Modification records
════

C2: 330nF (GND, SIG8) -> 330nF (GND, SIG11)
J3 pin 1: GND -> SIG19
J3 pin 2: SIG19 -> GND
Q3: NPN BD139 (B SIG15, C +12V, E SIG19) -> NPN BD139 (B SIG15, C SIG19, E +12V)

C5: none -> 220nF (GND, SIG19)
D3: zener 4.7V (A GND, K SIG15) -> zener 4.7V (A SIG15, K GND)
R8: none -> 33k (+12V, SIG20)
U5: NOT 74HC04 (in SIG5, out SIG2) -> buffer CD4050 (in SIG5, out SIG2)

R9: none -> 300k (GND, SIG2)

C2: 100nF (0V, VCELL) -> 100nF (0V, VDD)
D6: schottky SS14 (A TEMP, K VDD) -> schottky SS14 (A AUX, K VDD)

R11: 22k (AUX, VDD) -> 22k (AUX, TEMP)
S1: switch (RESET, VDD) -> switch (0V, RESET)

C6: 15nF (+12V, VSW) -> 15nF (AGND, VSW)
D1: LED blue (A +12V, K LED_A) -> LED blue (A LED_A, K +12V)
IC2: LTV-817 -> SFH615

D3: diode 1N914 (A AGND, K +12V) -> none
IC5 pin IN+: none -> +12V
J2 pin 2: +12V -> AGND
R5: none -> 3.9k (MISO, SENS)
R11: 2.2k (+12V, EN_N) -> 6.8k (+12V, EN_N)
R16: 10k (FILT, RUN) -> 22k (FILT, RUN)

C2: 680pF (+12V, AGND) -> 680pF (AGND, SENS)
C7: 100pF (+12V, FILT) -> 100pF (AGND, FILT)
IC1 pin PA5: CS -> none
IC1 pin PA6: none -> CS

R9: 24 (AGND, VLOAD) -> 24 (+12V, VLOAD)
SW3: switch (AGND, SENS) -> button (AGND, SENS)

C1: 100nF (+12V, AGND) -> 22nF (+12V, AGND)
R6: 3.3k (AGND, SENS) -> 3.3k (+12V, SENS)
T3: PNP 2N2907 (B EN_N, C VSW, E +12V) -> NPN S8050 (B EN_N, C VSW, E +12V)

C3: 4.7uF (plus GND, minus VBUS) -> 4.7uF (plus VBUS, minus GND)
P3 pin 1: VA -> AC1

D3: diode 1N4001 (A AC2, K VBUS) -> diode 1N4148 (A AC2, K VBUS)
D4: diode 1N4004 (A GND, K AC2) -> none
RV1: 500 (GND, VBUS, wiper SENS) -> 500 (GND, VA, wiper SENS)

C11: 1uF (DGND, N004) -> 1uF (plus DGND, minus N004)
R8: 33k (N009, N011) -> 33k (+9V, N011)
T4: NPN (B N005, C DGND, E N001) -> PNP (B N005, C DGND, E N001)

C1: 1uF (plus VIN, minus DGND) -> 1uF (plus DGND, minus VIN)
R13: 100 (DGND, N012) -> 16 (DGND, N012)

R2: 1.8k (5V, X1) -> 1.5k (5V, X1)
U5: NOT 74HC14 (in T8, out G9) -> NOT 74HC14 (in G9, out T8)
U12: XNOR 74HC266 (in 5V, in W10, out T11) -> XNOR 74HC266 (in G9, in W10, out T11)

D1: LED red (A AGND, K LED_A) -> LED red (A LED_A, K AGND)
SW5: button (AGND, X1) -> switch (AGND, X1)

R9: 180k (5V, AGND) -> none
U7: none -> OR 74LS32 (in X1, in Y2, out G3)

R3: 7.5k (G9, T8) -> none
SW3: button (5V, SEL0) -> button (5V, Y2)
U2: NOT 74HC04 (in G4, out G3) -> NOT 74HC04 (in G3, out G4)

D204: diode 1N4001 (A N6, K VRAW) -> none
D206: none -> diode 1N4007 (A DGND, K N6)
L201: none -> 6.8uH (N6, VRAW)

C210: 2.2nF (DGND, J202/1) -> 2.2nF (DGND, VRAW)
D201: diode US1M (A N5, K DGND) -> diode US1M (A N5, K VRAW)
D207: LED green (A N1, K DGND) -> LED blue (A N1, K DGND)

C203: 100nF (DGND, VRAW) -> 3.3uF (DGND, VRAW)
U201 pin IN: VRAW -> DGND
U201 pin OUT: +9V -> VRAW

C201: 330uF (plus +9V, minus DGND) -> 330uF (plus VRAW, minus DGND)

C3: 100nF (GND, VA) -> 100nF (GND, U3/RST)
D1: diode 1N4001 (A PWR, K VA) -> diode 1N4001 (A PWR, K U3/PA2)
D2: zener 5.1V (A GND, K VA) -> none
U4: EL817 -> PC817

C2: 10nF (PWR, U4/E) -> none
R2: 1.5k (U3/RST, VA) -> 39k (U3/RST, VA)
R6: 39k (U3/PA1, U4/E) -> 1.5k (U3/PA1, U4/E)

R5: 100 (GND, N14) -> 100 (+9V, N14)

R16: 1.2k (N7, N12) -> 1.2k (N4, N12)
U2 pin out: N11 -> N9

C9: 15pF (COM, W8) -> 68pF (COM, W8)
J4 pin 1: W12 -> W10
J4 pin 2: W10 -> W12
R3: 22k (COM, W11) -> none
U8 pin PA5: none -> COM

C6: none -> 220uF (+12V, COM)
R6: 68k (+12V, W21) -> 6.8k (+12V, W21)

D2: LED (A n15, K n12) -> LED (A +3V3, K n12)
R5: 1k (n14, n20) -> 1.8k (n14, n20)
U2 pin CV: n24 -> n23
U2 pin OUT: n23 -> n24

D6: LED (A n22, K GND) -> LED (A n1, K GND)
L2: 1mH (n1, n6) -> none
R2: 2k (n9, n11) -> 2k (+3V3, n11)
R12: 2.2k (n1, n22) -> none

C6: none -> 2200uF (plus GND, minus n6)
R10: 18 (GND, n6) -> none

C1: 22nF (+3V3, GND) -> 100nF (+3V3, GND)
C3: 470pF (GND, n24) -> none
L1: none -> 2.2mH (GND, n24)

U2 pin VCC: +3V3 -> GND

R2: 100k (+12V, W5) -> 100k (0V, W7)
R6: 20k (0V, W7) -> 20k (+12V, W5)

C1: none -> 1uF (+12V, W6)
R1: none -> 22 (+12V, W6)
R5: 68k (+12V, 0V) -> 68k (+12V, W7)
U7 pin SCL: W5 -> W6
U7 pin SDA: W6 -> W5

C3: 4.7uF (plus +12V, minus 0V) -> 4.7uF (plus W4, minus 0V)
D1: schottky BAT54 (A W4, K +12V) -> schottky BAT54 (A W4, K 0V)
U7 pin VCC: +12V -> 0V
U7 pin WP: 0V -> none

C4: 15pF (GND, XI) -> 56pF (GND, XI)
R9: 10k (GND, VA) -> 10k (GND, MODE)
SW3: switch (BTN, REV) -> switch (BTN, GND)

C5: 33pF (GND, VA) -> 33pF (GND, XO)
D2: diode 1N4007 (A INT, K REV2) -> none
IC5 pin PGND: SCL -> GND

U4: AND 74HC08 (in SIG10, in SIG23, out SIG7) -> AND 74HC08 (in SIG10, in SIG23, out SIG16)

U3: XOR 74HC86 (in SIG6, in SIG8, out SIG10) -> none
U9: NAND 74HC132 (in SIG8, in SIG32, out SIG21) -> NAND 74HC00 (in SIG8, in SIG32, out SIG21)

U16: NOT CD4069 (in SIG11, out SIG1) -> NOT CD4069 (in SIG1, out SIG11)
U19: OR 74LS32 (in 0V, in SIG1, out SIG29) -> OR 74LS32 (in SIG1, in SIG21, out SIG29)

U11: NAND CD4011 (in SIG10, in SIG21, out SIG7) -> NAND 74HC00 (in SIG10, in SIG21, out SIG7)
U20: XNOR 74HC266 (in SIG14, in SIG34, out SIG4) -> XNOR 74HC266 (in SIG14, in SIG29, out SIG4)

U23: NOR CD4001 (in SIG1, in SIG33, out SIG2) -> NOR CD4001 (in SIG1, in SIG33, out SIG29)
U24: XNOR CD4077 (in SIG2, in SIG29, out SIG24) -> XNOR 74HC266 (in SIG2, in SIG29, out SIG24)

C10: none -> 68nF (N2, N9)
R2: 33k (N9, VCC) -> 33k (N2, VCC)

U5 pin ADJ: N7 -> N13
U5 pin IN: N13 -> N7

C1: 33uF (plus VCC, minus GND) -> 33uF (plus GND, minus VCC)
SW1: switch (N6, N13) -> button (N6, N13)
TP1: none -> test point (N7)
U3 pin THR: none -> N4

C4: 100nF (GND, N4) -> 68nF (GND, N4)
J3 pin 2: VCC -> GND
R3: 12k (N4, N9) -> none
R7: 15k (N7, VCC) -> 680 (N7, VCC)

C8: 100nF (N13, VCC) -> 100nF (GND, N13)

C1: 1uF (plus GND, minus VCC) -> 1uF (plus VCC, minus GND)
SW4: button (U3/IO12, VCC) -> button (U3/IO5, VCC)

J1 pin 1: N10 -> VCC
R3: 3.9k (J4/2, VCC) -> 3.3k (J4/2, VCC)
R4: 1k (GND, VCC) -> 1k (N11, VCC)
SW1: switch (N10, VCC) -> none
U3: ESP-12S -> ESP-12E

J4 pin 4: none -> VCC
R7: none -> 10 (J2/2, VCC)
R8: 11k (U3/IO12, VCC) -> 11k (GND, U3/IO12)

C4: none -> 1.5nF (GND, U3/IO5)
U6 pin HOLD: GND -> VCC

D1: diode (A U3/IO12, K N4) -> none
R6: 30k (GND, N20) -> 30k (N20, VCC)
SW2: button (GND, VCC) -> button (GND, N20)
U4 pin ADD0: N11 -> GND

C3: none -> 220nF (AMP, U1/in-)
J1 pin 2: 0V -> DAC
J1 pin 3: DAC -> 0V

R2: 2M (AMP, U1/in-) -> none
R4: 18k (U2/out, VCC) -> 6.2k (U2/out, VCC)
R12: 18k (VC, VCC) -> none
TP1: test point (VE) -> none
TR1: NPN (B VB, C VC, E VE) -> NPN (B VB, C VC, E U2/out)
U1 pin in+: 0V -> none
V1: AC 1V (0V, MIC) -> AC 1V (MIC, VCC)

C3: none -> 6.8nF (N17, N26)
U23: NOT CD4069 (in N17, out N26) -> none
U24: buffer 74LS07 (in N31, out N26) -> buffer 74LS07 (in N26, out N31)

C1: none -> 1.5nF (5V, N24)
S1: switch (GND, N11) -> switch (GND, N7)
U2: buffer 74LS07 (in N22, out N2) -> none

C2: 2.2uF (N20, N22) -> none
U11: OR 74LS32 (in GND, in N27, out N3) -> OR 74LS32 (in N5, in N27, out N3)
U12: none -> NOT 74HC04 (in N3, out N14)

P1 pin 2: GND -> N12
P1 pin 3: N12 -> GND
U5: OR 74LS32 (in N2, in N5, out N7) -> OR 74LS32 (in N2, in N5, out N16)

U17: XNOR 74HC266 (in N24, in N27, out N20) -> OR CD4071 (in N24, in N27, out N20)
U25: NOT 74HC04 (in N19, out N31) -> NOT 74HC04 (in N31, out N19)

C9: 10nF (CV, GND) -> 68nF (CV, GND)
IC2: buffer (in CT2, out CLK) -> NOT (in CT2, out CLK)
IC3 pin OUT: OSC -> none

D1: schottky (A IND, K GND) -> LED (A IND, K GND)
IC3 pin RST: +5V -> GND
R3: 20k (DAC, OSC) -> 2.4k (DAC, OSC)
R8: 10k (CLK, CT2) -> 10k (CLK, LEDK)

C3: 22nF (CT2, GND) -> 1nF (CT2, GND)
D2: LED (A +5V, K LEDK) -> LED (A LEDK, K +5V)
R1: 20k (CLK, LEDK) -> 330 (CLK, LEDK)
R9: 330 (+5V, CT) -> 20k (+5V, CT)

════

Above are the records. Copy the lines beginning at the one that has "U20: XNOR 74HC266" and ending with the one that has "R7: none -> 10 (J2/2, VCC)", unchanged.

U20: XNOR 74HC266 (in SIG14, in SIG34, out SIG4) -> XNOR 74HC266 (in SIG14, in SIG29, out SIG4)

U23: NOR CD4001 (in SIG1, in SIG33, out SIG2) -> NOR CD4001 (in SIG1, in SIG33, out SIG29)
U24: XNOR CD4077 (in SIG2, in SIG29, out SIG24) -> XNOR 74HC266 (in SIG2, in SIG29, out SIG24)

C10: none -> 68nF (N2, N9)
R2: 33k (N9, VCC) -> 33k (N2, VCC)

U5 pin ADJ: N7 -> N13
U5 pin IN: N13 -> N7

C1: 33uF (plus VCC, minus GND) -> 33uF (plus GND, minus VCC)
SW1: switch (N6, N13) -> button (N6, N13)
TP1: none -> test point (N7)
U3 pin THR: none -> N4

C4: 100nF (GND, N4) -> 68nF (GND, N4)
J3 pin 2: VCC -> GND
R3: 12k (N4, N9) -> none
R7: 15k (N7, VCC) -> 680 (N7, VCC)

C8: 100nF (N13, VCC) -> 100nF (GND, N13)

C1: 1uF (plus GND, minus VCC) -> 1uF (plus VCC, minus GND)
SW4: button (U3/IO12, VCC) -> button (U3/IO5, VCC)

J1 pin 1: N10 -> VCC
R3: 3.9k (J4/2, VCC) -> 3.3k (J4/2, VCC)
R4: 1k (GND, VCC) -> 1k (N11, VCC)
SW1: switch (N10, VCC) -> none
U3: ESP-12S -> ESP-12E

J4 pin 4: none -> VCC
R7: none -> 10 (J2/2, VCC)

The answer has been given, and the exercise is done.